• _About this exercise_
Tally the lines in the records below that contain "moved" and return only the result.

• _Record extracts_
□ □ □ □ □ □ □
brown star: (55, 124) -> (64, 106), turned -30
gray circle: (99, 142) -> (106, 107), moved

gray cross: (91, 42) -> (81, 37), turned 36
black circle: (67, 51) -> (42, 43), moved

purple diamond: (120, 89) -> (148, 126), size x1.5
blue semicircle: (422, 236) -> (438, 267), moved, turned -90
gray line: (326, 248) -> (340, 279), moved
□ □ □ □ □ □ □
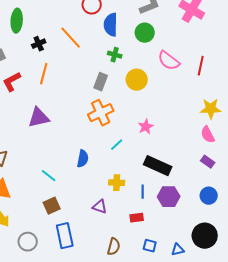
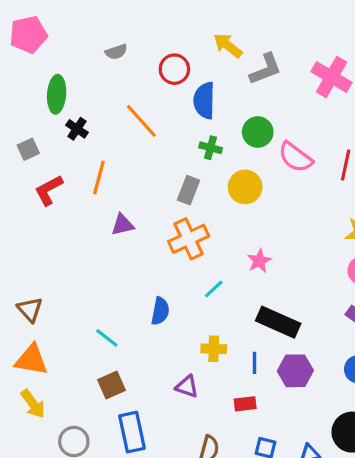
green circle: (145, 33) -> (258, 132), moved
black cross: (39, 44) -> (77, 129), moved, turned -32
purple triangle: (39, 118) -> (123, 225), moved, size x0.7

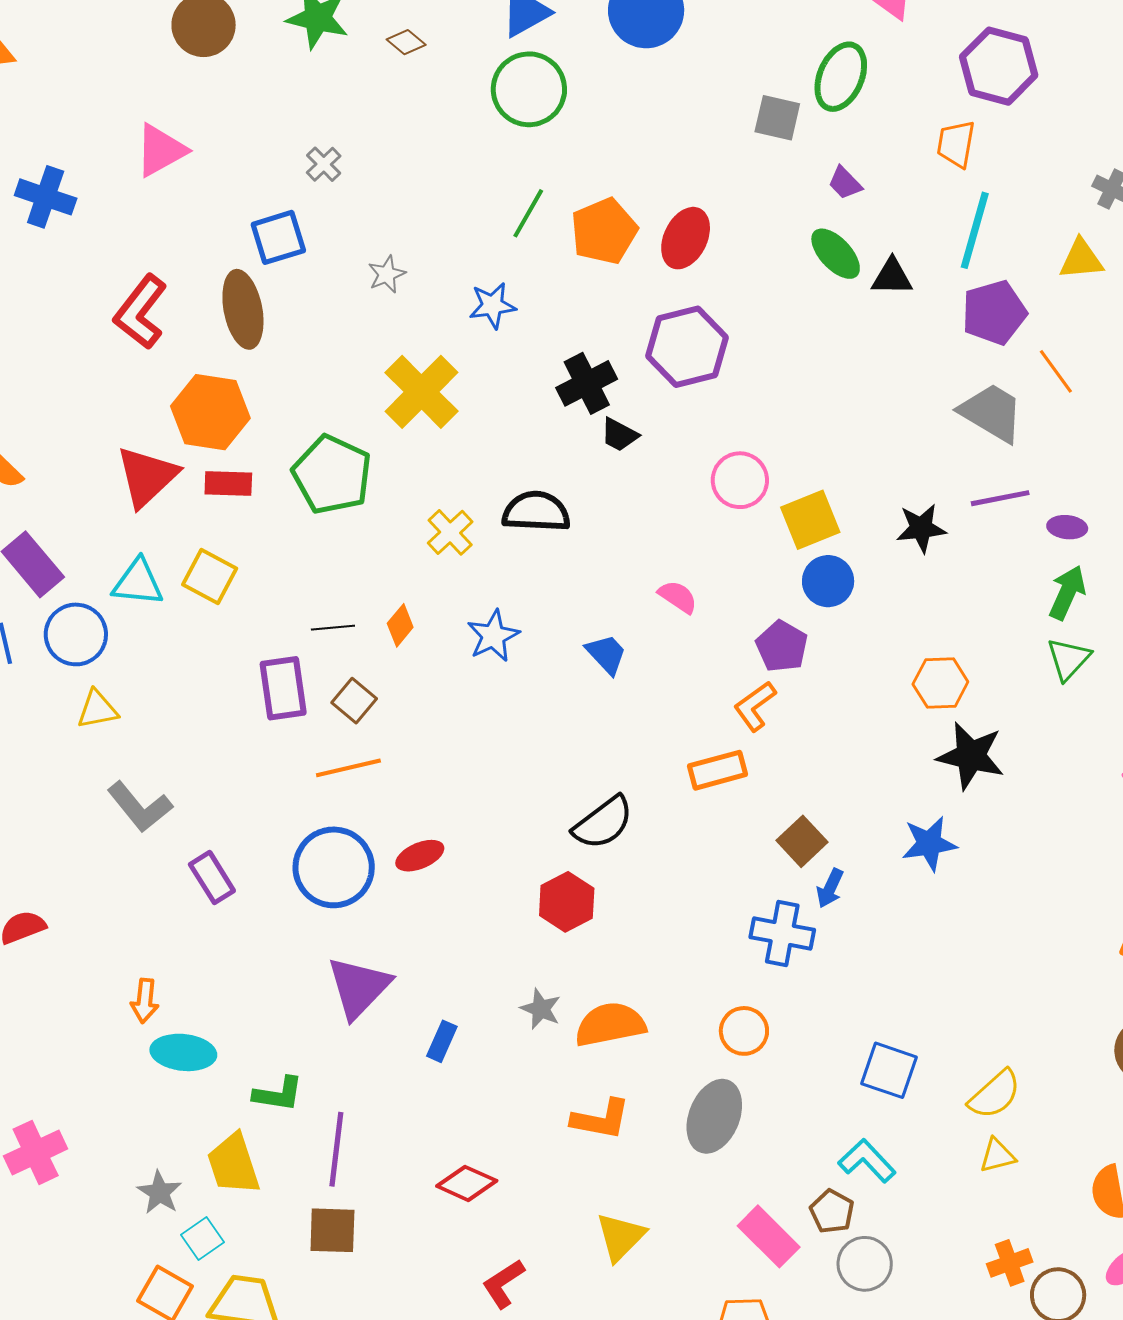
□ □ □ □ □ □ □
• _Exercise output_
7